Exercise directions: Could you copy every line of the data that contains the word "screwdriver"?

Scene comparison data
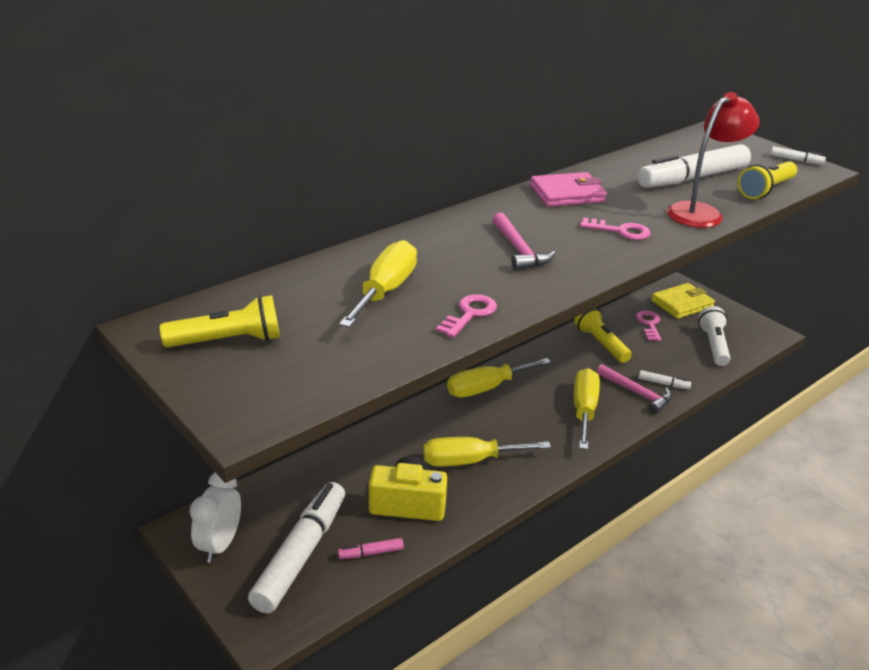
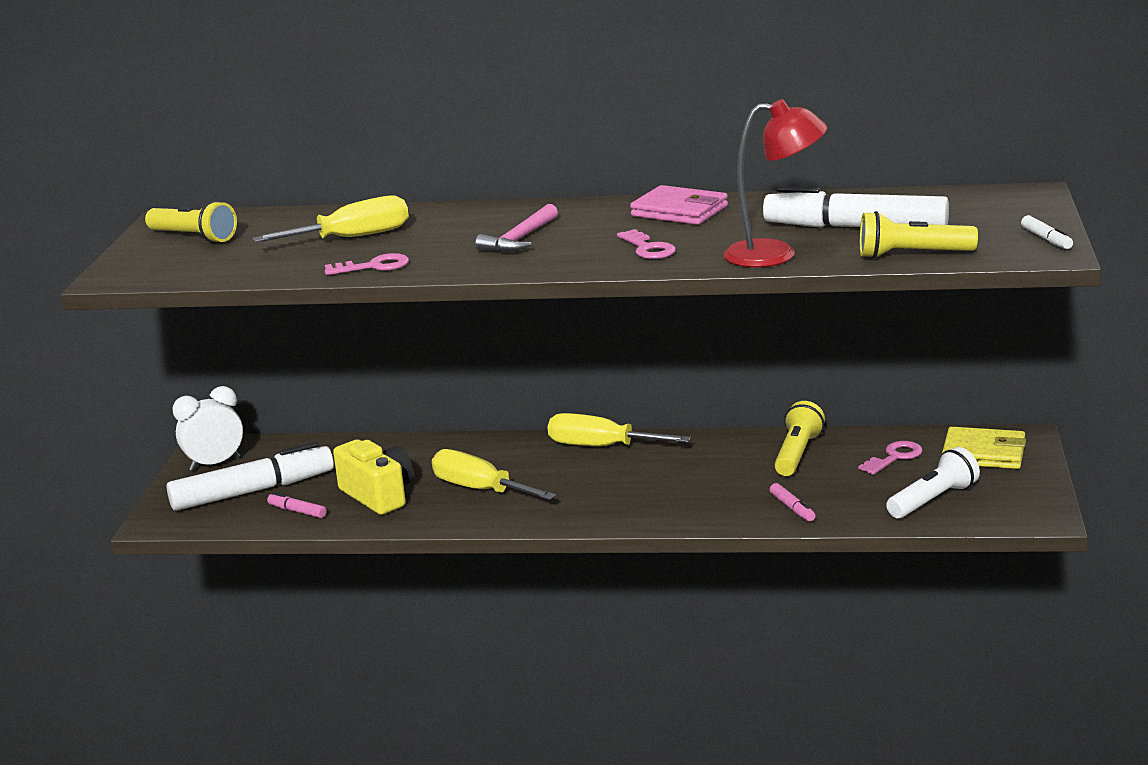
camera: 50 degrees right, 10 degrees down
(584, 410) = (659, 496): yellow screwdriver -> none
(637, 393) = (745, 504): pink hammer -> none
(663, 383) = (792, 508): white marker -> pink marker

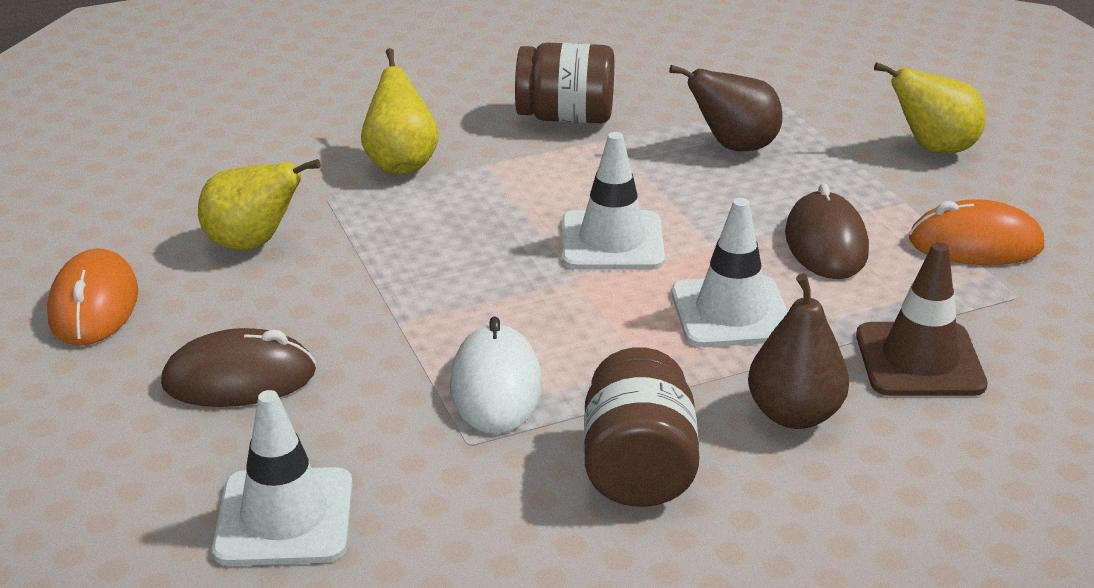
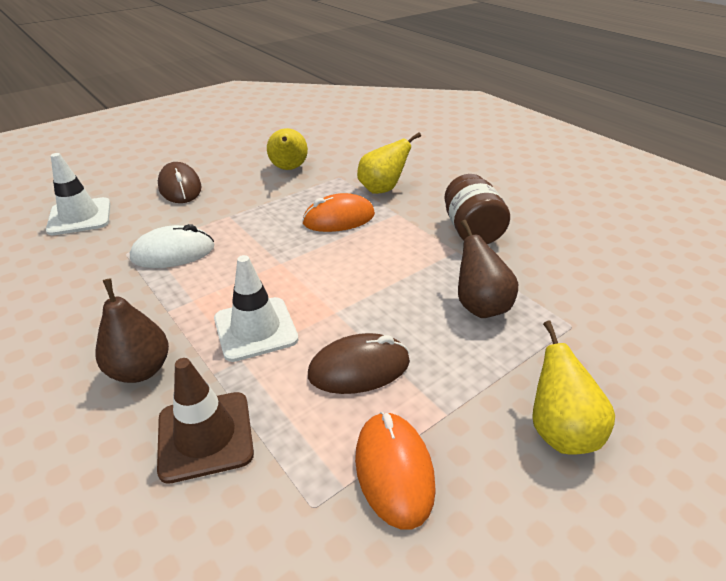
camera: 75 degrees right, 5 degrees up
(94, 305) = (232, 148): orange mouse -> orange mouse (339, 219)
(612, 241) = (327, 269): white traffic cone -> none
(638, 468) = (96, 310): brown jar -> none

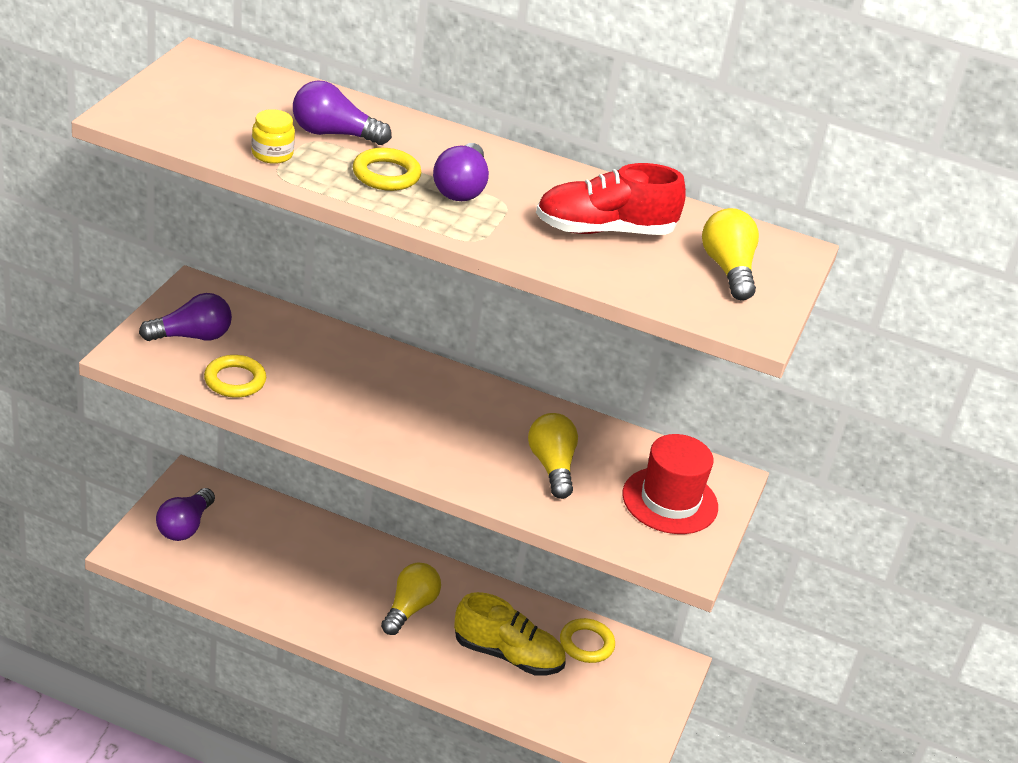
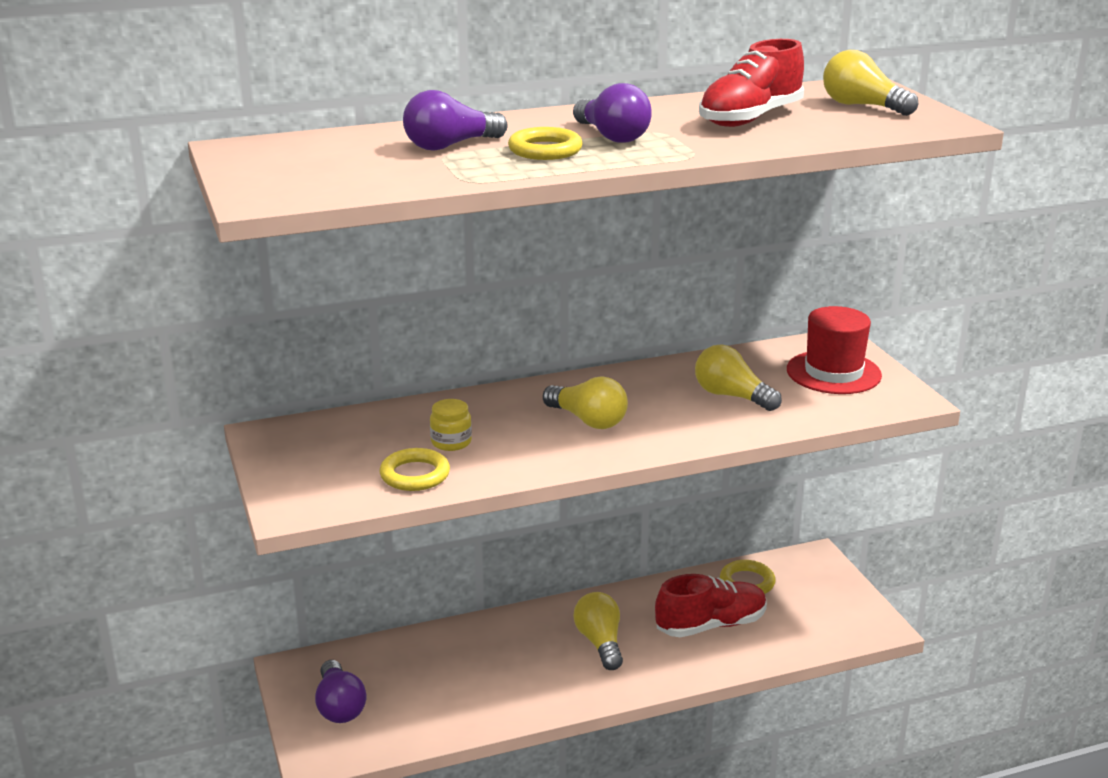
camera: 35 degrees left, 10 degrees down
(192, 336) = (323, 466): purple light bulb -> none
(272, 154) = (435, 173): yellow jar -> yellow jar (451, 442)
(414, 416) = (588, 420): none -> yellow light bulb
(507, 655) = (710, 625): yellow shoe -> red shoe

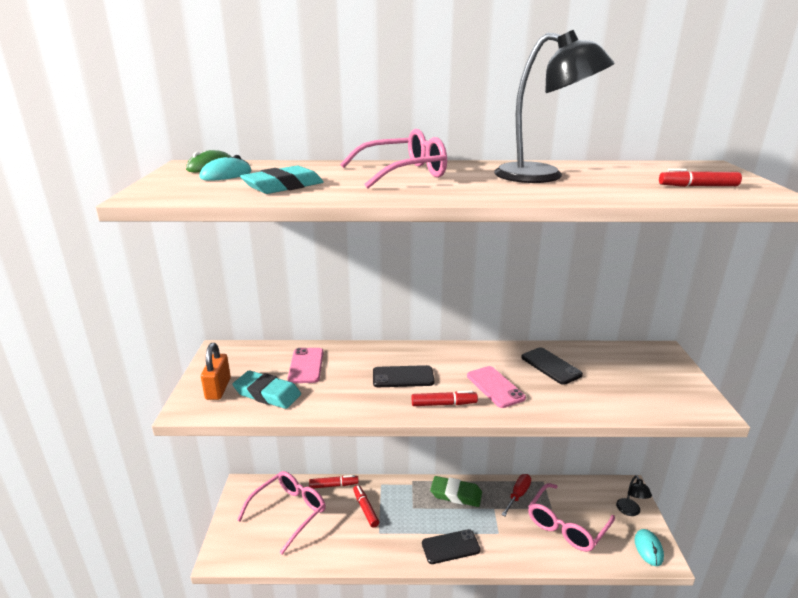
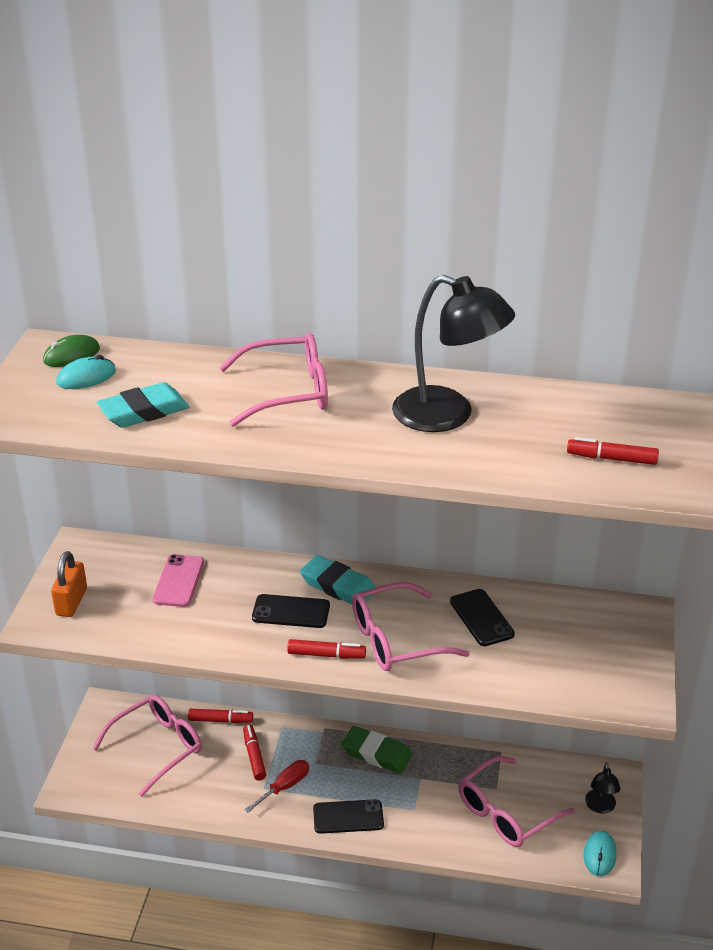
camera: 10 degrees right, 10 degrees up
(267, 394) = (126, 616): turquoise eraser -> turquoise eraser (338, 586)
(495, 387) = (397, 639): pink phone -> pink glasses
(518, 495) = (459, 765): red screwdriver -> red screwdriver (284, 787)

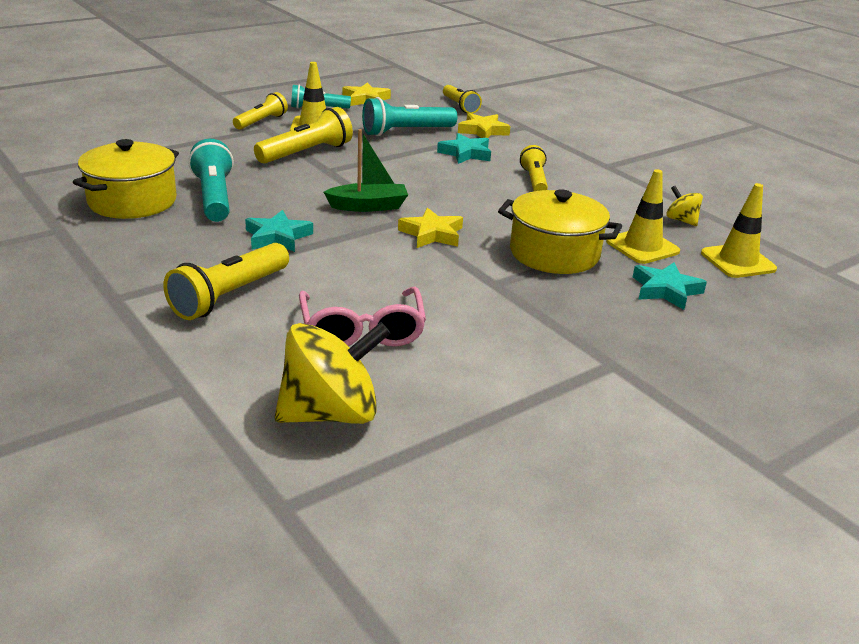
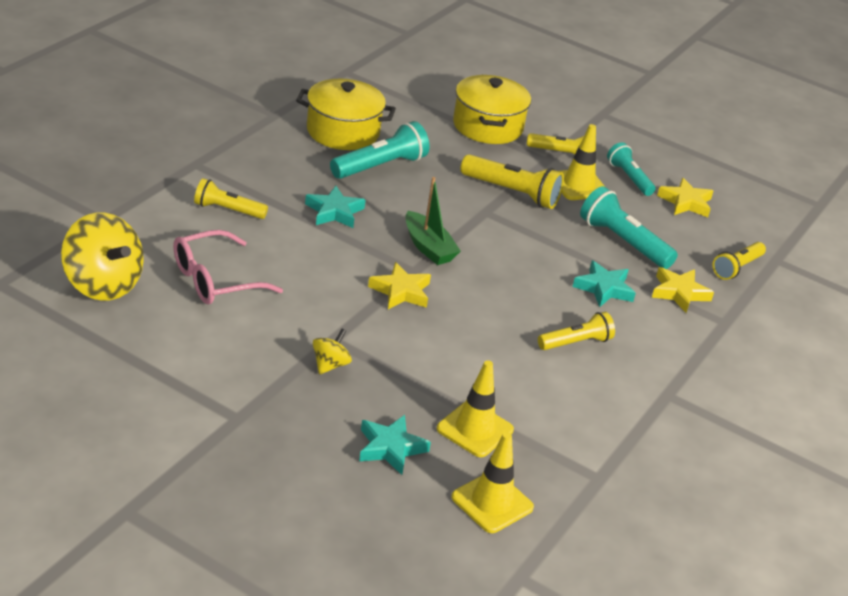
camera: 65 degrees right, 5 degrees up
(229, 296) = (228, 210): yellow flashlight -> yellow flashlight, size x0.66
(554, 253) = (416, 370): yellow pot -> yellow pot (487, 126)
(681, 220) = (563, 458): yellow spinning top -> yellow spinning top (330, 365)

Your solution:
(584, 410) = (659, 496): yellow screwdriver -> none
(518, 495) = (459, 765): red screwdriver -> red screwdriver (284, 787)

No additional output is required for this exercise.